[Data provided]

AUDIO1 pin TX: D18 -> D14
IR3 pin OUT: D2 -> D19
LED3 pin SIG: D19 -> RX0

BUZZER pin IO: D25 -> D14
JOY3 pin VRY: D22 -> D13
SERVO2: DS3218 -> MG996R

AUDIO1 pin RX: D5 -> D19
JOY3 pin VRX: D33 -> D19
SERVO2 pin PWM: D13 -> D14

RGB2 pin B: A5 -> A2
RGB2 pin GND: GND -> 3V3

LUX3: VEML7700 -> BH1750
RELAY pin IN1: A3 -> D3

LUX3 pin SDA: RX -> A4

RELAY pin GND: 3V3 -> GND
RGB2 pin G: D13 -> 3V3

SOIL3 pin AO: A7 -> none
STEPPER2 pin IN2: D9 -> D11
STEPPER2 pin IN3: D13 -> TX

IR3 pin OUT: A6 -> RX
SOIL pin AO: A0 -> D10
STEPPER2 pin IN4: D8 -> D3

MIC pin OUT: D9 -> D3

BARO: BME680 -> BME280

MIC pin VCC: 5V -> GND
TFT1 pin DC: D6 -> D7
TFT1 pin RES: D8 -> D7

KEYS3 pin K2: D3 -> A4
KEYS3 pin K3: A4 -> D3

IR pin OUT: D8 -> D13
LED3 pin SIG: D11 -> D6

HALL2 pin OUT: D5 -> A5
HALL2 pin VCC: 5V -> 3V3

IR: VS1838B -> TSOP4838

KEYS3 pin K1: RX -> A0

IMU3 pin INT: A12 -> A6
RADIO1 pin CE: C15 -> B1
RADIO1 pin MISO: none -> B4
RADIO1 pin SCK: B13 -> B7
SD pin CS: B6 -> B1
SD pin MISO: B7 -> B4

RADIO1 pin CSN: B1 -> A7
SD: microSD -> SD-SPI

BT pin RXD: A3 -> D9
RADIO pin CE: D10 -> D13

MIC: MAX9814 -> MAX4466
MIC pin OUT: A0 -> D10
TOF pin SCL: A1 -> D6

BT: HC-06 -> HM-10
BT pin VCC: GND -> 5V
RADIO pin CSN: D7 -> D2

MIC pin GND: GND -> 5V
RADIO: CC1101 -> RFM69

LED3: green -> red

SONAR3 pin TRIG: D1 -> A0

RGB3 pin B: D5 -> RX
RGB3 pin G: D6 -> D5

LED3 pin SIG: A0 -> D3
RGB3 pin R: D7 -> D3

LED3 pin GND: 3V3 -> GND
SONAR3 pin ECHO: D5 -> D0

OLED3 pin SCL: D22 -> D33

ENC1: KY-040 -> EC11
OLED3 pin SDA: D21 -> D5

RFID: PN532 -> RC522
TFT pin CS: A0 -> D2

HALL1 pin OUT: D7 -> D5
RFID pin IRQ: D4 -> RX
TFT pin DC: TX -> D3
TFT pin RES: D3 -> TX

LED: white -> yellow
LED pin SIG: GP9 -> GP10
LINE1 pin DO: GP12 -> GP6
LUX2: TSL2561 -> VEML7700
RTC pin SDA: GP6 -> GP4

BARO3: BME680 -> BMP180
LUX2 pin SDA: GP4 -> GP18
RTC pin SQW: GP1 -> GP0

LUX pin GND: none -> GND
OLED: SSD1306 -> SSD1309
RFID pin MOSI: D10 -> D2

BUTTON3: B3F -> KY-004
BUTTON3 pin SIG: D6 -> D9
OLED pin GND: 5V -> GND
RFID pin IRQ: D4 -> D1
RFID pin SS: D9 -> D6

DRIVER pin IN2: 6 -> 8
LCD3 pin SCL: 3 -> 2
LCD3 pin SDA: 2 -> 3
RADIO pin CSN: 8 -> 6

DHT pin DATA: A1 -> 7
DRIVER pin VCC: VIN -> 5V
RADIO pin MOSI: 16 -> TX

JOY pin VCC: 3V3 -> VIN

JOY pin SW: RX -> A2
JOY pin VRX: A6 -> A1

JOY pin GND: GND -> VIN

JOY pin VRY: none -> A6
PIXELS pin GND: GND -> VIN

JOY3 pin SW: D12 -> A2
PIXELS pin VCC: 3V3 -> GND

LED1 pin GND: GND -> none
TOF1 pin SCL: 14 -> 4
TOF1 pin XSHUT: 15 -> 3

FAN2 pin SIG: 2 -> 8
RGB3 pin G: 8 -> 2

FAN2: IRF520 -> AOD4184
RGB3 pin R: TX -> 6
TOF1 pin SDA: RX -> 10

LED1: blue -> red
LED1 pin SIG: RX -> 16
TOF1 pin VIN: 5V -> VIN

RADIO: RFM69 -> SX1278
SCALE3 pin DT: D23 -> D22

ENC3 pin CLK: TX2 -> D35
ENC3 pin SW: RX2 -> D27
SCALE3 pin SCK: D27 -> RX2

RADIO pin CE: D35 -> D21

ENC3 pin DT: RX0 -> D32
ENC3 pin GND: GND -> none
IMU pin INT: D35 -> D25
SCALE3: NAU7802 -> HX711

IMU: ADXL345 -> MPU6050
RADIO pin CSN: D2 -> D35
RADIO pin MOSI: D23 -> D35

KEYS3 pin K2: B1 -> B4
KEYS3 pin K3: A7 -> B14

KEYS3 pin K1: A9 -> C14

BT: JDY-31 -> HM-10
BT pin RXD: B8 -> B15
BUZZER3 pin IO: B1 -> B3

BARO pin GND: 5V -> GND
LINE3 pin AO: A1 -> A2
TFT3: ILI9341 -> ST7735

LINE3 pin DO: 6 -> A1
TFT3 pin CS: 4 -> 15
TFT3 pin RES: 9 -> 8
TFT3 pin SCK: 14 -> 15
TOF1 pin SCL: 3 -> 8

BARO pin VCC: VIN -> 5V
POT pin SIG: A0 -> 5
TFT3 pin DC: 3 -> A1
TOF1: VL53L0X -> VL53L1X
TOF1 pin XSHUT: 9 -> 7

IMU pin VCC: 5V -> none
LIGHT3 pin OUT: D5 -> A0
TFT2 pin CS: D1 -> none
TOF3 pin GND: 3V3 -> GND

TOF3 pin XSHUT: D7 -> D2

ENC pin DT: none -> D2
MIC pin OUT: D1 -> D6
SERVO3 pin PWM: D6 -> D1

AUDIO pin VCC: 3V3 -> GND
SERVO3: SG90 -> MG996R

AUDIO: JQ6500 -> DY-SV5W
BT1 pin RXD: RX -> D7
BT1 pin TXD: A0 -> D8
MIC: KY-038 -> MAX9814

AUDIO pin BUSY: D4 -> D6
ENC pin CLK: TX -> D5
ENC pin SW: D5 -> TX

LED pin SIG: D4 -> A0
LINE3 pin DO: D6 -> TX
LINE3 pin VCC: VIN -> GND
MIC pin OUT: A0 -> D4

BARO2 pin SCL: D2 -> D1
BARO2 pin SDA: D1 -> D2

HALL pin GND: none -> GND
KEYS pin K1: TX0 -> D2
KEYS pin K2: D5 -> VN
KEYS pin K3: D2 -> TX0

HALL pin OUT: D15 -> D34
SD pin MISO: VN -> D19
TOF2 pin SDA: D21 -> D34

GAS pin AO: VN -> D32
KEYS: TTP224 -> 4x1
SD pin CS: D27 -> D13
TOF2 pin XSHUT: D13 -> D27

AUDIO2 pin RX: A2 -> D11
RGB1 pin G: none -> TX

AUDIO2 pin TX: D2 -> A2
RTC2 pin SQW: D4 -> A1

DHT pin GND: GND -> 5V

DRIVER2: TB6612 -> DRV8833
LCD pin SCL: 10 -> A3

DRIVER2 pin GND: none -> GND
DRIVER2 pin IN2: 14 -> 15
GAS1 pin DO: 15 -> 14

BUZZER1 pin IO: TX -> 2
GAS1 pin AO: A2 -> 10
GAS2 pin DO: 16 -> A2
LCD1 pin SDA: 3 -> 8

[/Data provided]

Work task: Filter the entries down to the lines containing "RELAY". Copy each of those lines.

Your solution:
RELAY pin IN1: A3 -> D3
RELAY pin GND: 3V3 -> GND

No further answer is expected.